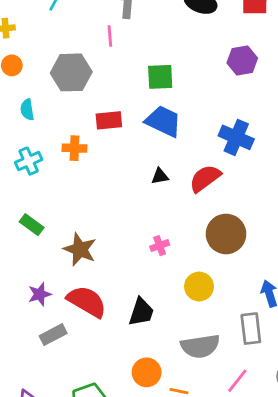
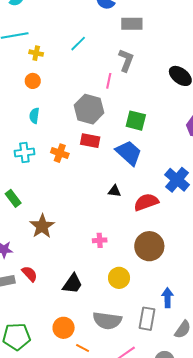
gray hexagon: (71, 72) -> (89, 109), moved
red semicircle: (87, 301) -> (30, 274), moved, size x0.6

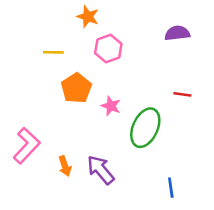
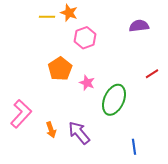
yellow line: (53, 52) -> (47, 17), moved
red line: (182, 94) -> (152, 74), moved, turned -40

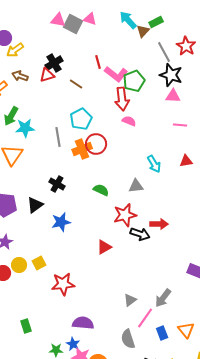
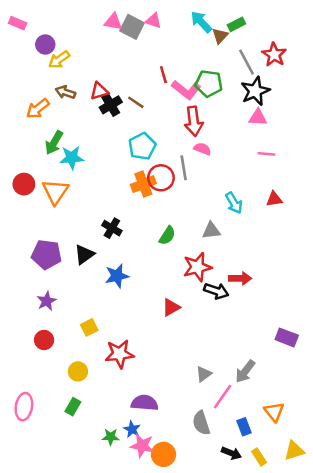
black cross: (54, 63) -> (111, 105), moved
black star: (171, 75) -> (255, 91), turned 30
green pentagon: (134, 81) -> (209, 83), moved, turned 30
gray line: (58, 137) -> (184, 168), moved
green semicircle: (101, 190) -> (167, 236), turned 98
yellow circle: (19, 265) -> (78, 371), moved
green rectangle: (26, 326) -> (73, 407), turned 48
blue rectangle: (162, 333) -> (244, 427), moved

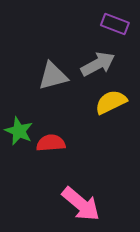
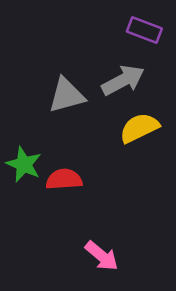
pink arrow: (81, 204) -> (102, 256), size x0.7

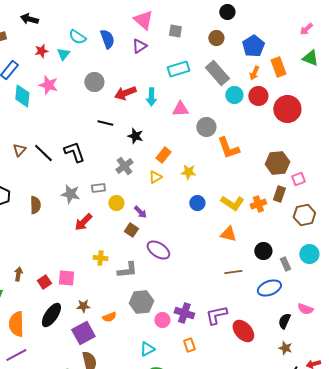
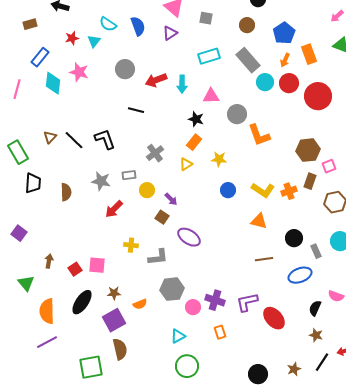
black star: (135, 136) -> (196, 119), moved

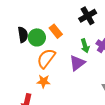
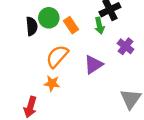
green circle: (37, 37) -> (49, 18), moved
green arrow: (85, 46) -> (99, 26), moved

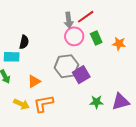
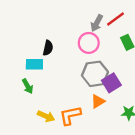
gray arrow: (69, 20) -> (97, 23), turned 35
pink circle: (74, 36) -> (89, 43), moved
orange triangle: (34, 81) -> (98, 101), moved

________

Word for word, copy the lines from the one with "green pentagon: (134, 81)" through the end of the entries above, and do not include any picture.

green pentagon: (134, 81) -> (209, 83), moved, turned 30
gray line: (58, 137) -> (184, 168), moved
green semicircle: (101, 190) -> (167, 236), turned 98
yellow circle: (19, 265) -> (78, 371), moved
green rectangle: (26, 326) -> (73, 407), turned 48
blue rectangle: (162, 333) -> (244, 427), moved

pink arrow: (81, 204) -> (102, 256), size x0.7

black star: (135, 136) -> (196, 119), moved

green circle: (37, 37) -> (49, 18), moved
green arrow: (85, 46) -> (99, 26), moved

gray arrow: (69, 20) -> (97, 23), turned 35
pink circle: (74, 36) -> (89, 43), moved
orange triangle: (34, 81) -> (98, 101), moved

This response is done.